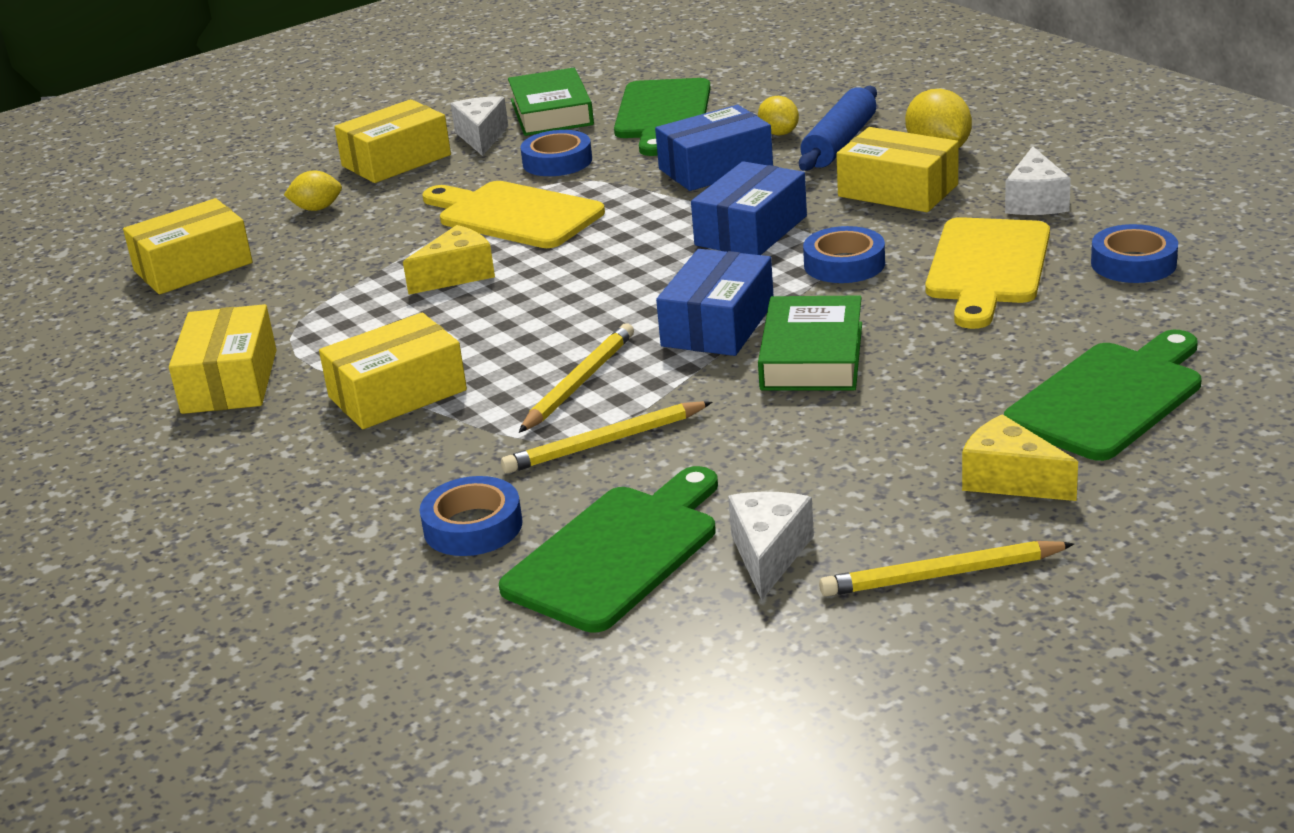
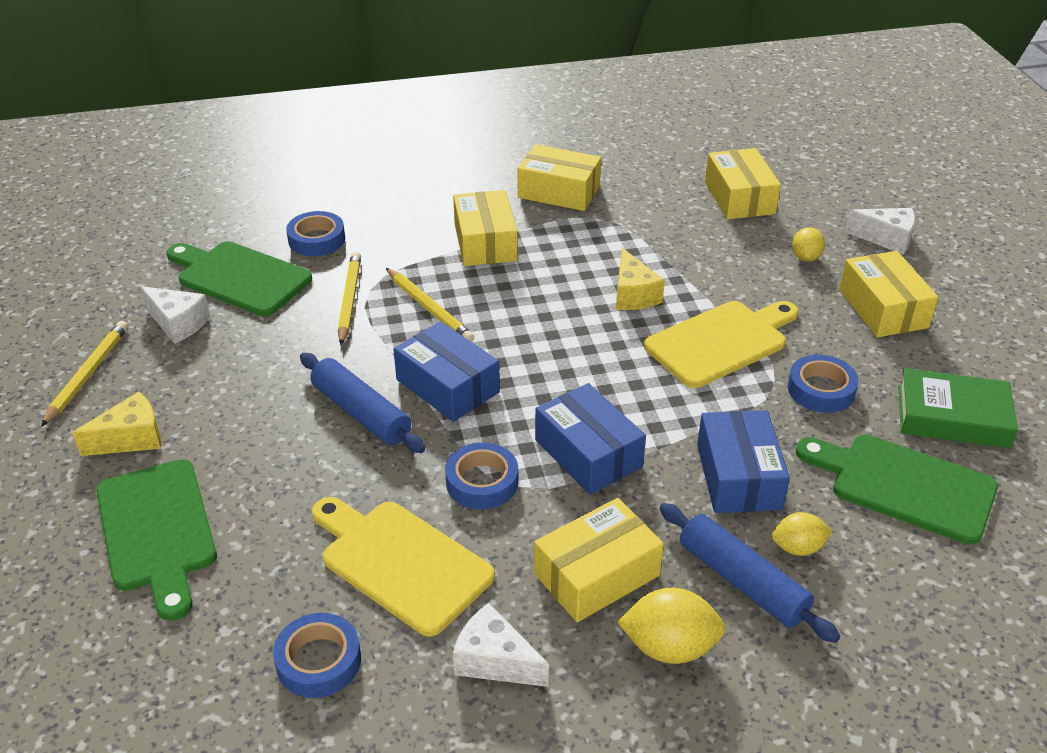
camera: 110 degrees right, 10 degrees up
(481, 137) = (911, 362): white cheese -> white cheese (886, 238)
(618, 553) = (239, 277): green cutting board -> green cutting board turned 150 degrees clockwise
(812, 356) = (361, 413): green book -> blue rolling pin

What this task involves » Leave out the pictures; repeat the data exactly.

Task answer »
camera: 110 degrees right, 10 degrees up
(481, 137) = (911, 362): white cheese -> white cheese (886, 238)
(618, 553) = (239, 277): green cutting board -> green cutting board turned 150 degrees clockwise
(812, 356) = (361, 413): green book -> blue rolling pin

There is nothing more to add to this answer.